── Data extract ──

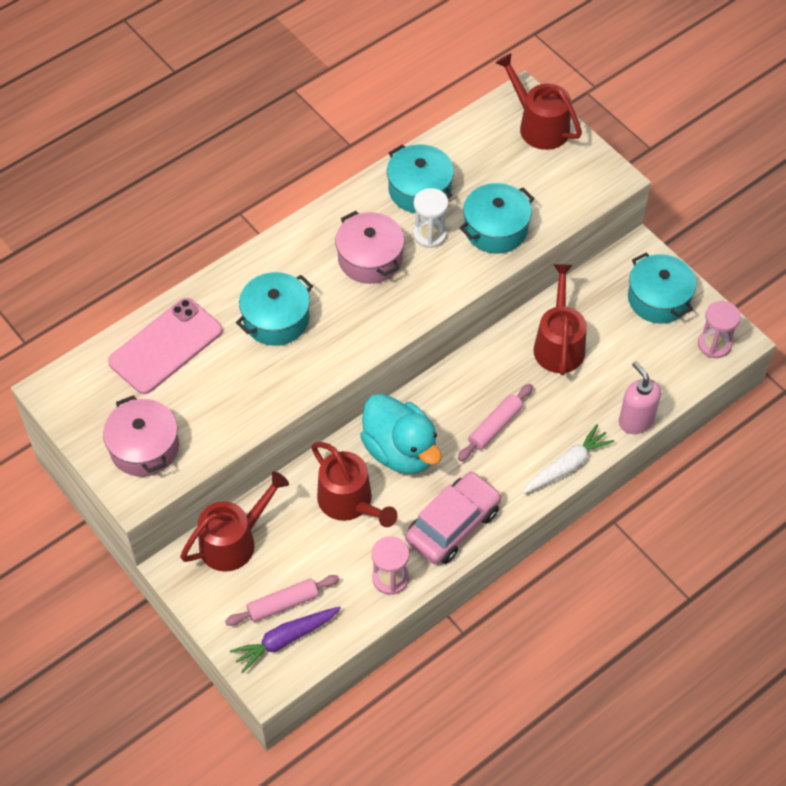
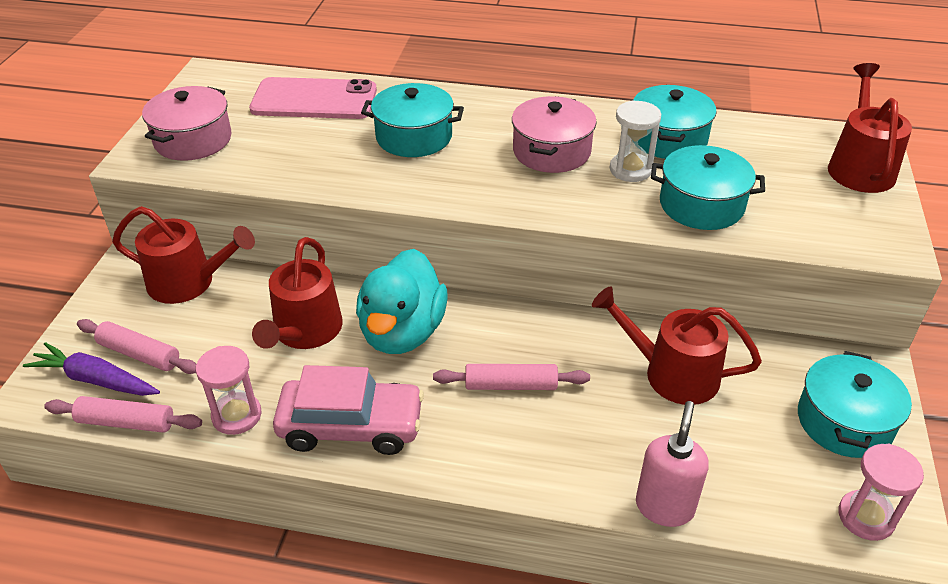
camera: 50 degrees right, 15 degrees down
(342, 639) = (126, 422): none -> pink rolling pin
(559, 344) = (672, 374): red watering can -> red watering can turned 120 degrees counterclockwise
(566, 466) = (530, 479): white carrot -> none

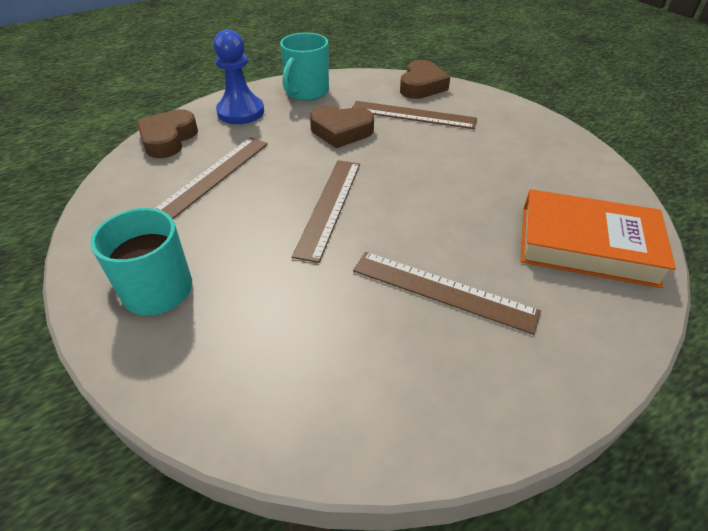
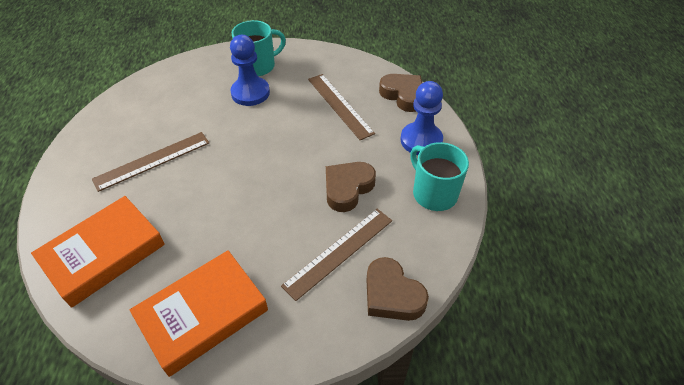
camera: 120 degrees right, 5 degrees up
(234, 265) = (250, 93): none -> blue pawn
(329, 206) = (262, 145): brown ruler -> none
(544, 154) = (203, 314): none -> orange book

───

(Instructions for the task) Once the lines of the entries containing the word "camera" have been counted, report the number alone.

(Solution to this problem) 2